Start of RECORDS PROVIDED
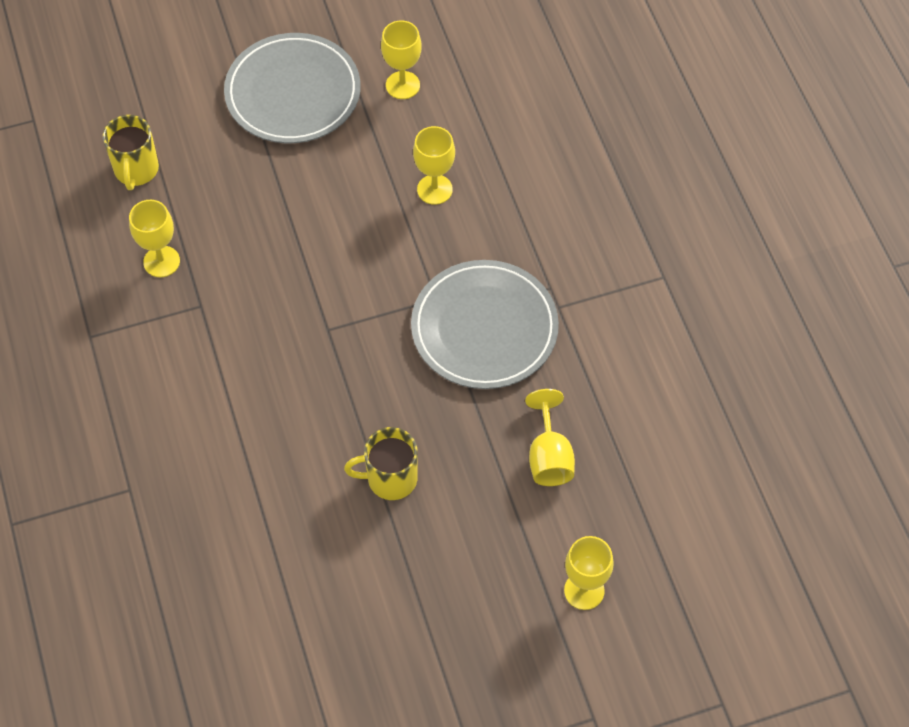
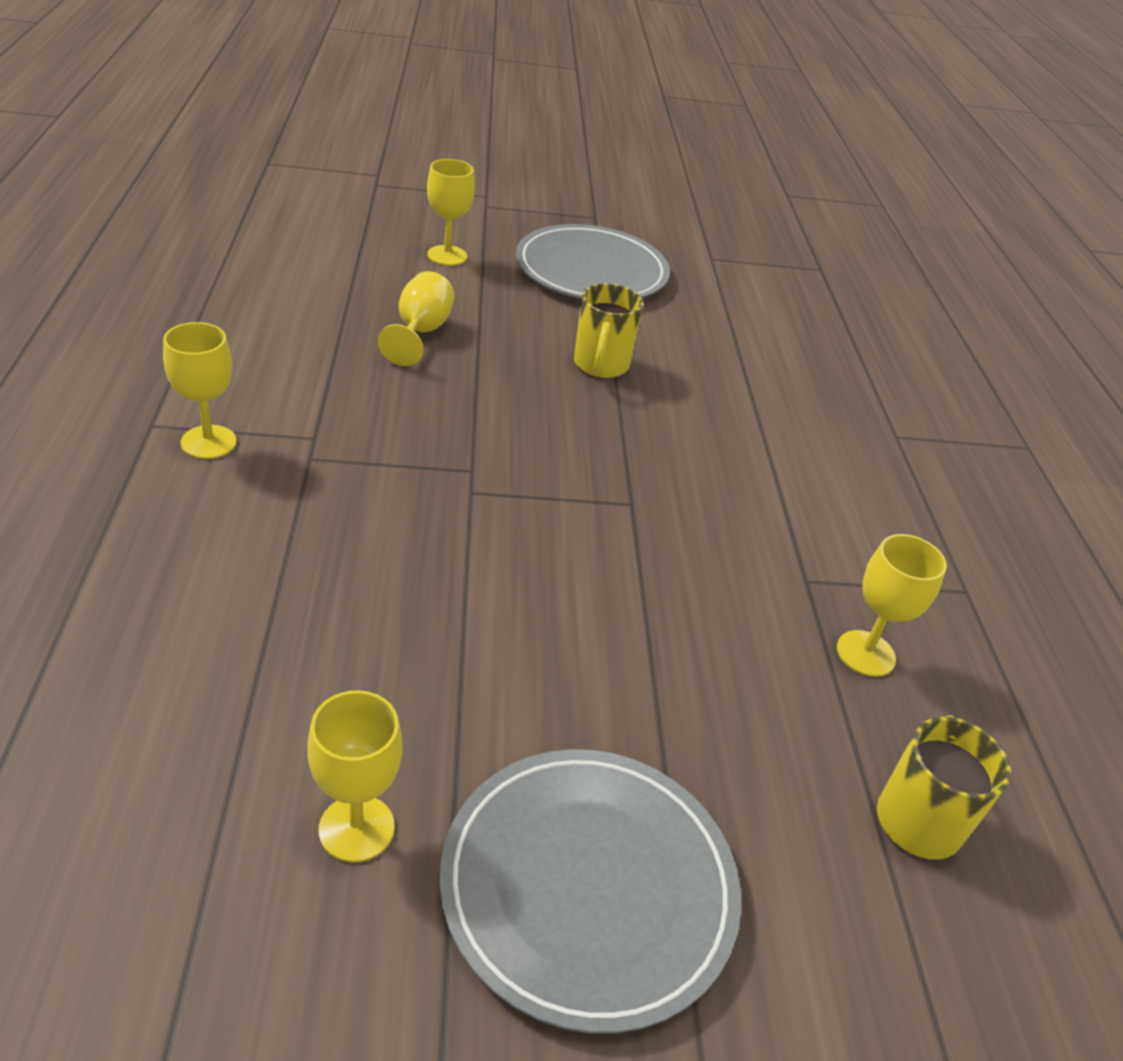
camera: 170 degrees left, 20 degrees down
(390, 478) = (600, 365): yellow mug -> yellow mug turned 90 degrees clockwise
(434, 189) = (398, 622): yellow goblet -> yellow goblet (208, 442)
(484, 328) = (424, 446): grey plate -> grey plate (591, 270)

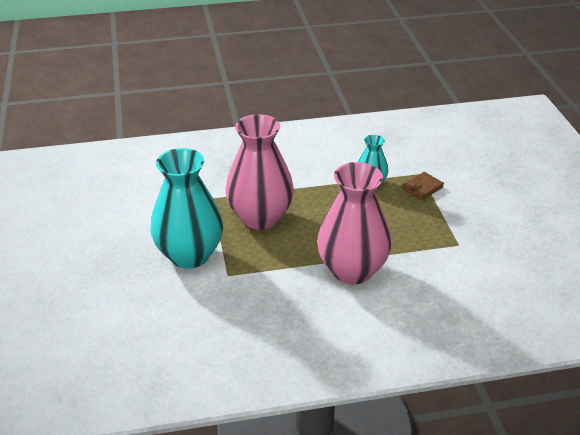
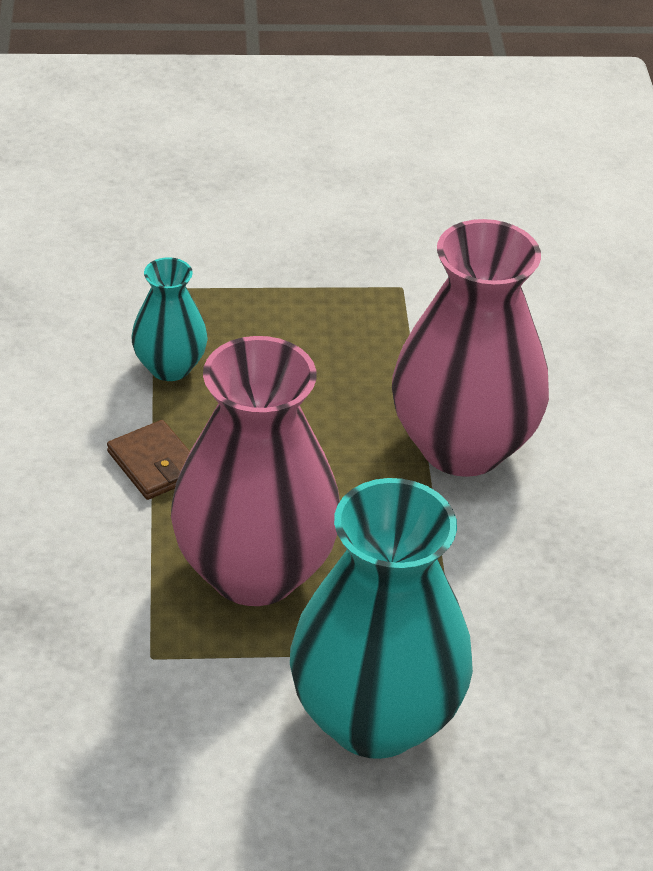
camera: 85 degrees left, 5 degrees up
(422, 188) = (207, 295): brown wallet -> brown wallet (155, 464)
End of RECORDS PROVIDED
_TASK ITEM_
Your copy of the entries must be exact and must not include any of their pictures.

_SOLUTION_
camera: 170 degrees left, 20 degrees down
(390, 478) = (600, 365): yellow mug -> yellow mug turned 90 degrees clockwise
(434, 189) = (398, 622): yellow goblet -> yellow goblet (208, 442)
(484, 328) = (424, 446): grey plate -> grey plate (591, 270)

camera: 85 degrees left, 5 degrees up
(422, 188) = (207, 295): brown wallet -> brown wallet (155, 464)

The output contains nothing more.